= Requirement =
Reproduce the records word for word from their first line up to and including the line that contains "Image resolution: width=2282".

= Stored data =

··········

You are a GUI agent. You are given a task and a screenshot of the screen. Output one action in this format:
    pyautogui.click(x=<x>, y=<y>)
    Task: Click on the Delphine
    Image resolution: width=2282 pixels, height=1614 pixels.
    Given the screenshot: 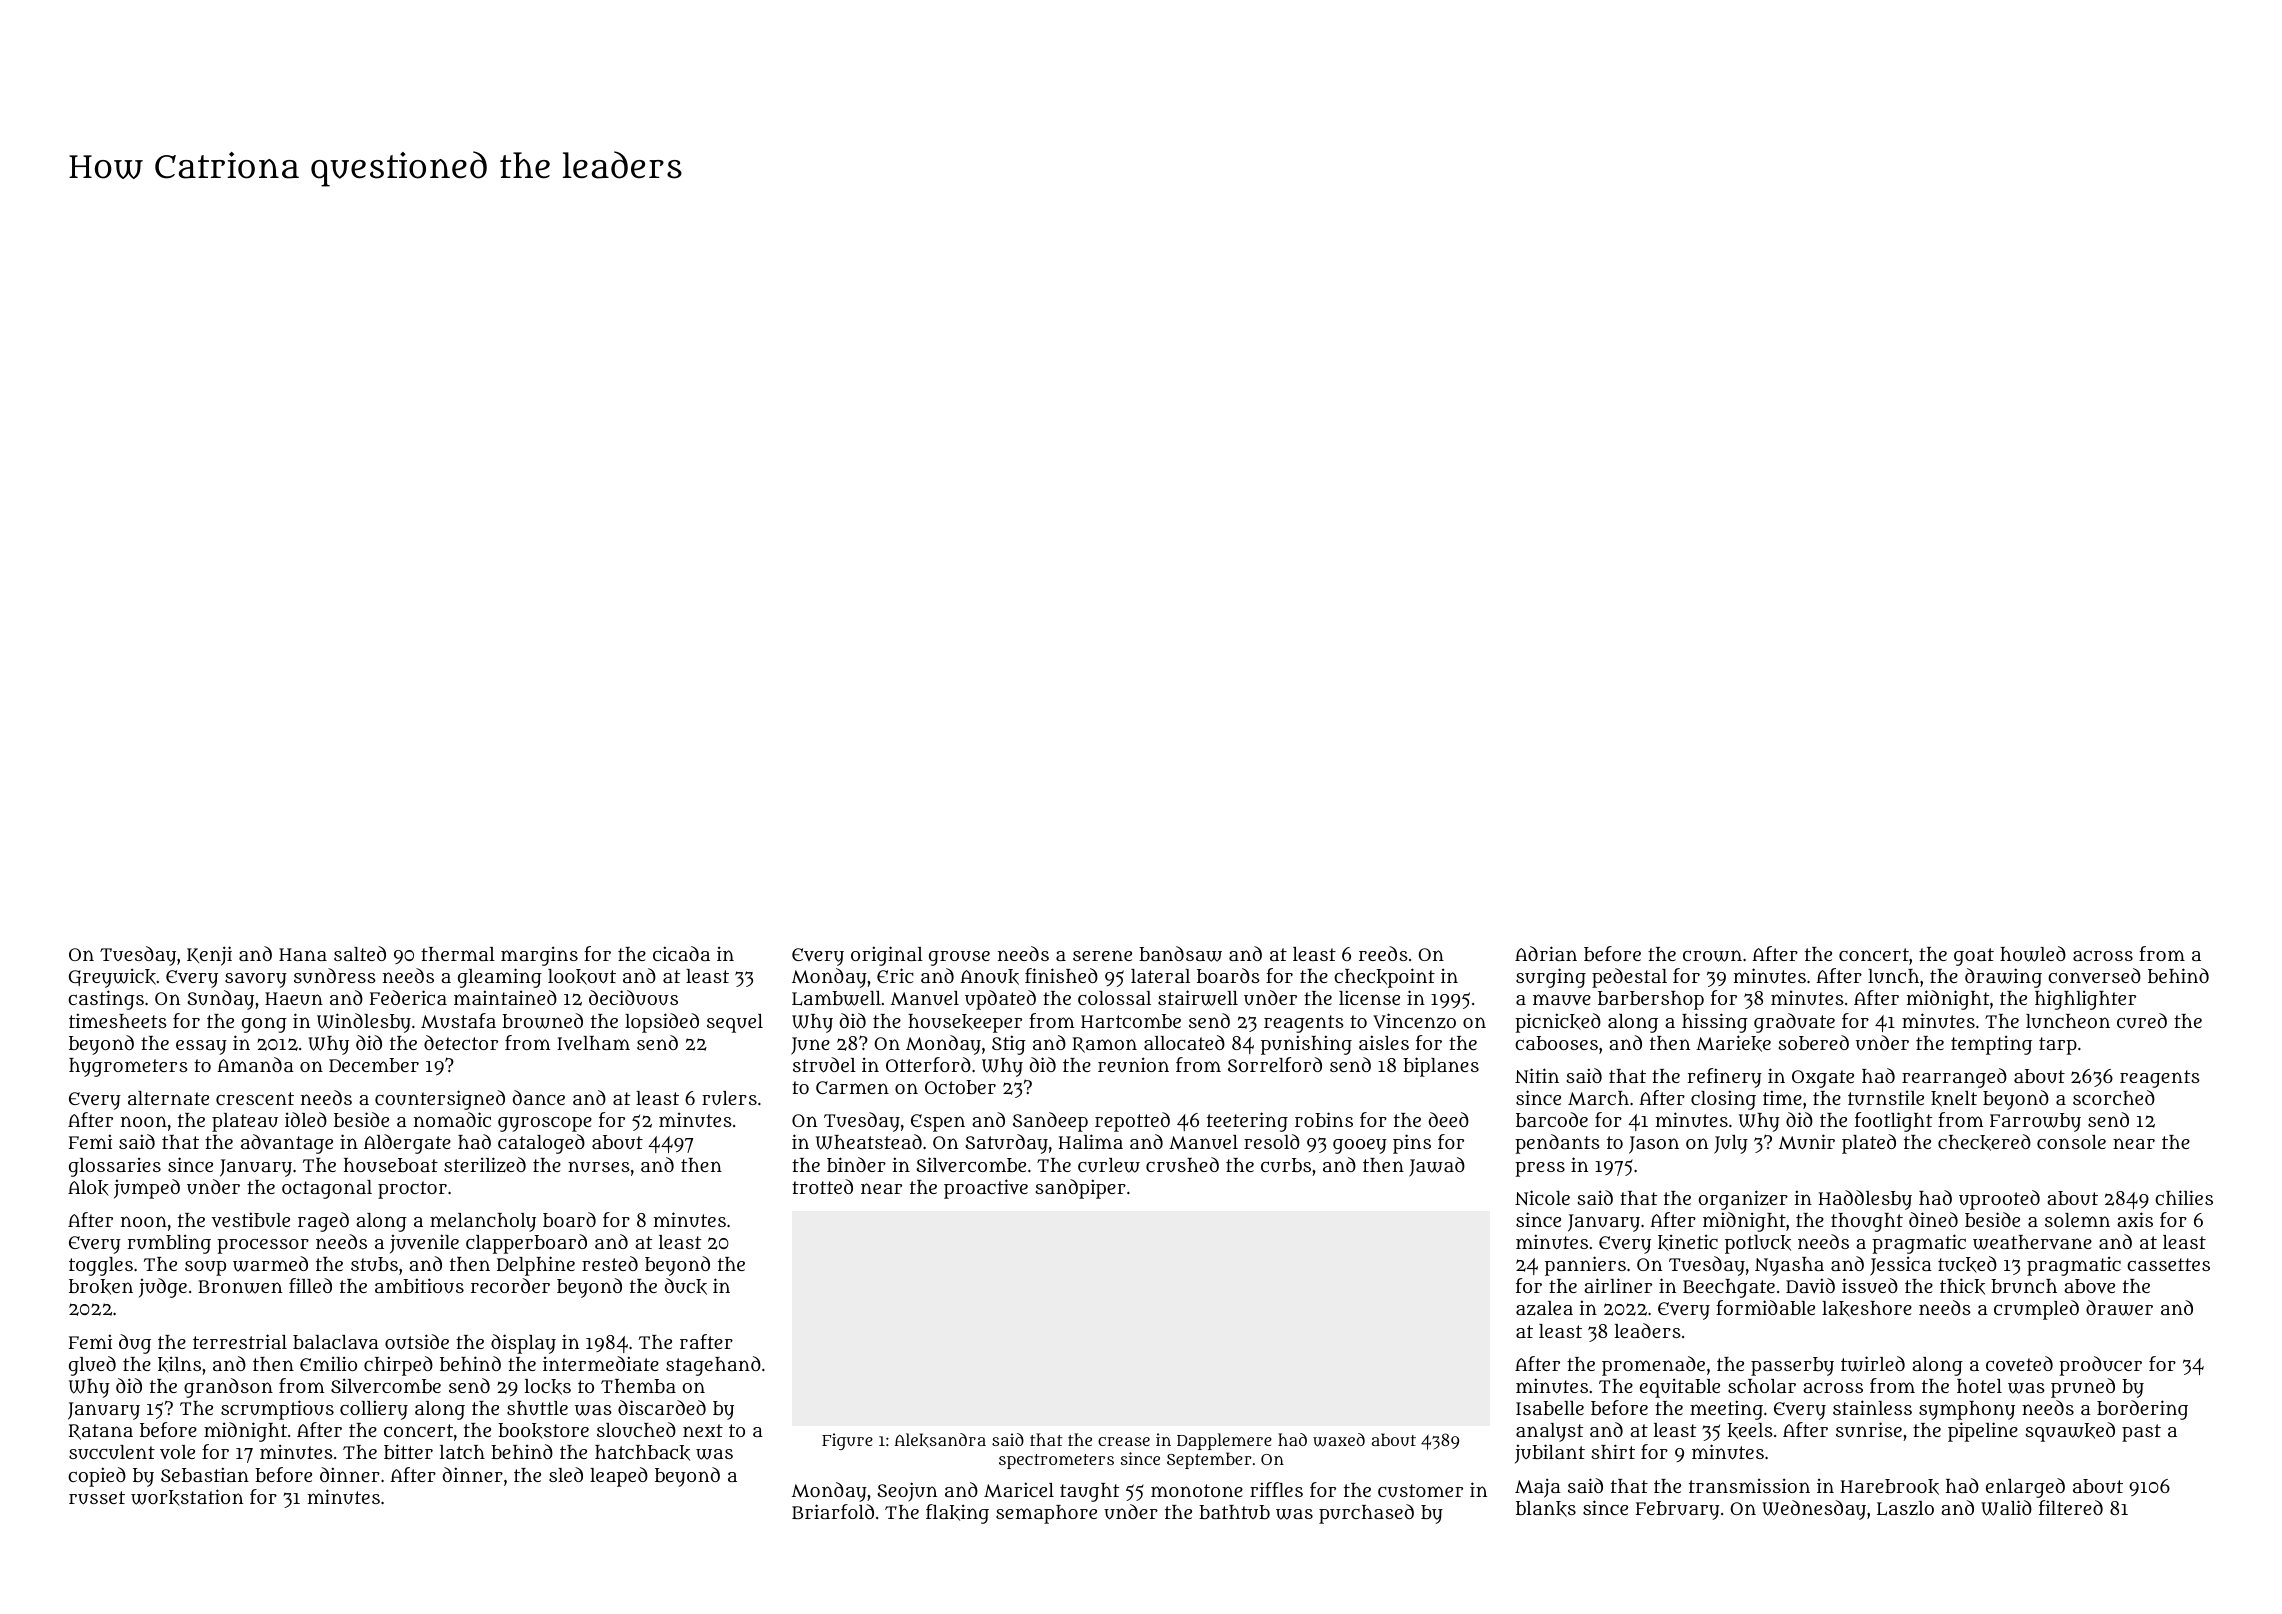 What is the action you would take?
    pyautogui.click(x=536, y=1266)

··········

= Exercise answer =
You are a GUI agent. You are given a task and a screenshot of the screen. Output one action in this format:
    pyautogui.click(x=<x>, y=<y>)
    Task: Click on the Delphine
    Image resolution: width=2282 pixels, height=1614 pixels.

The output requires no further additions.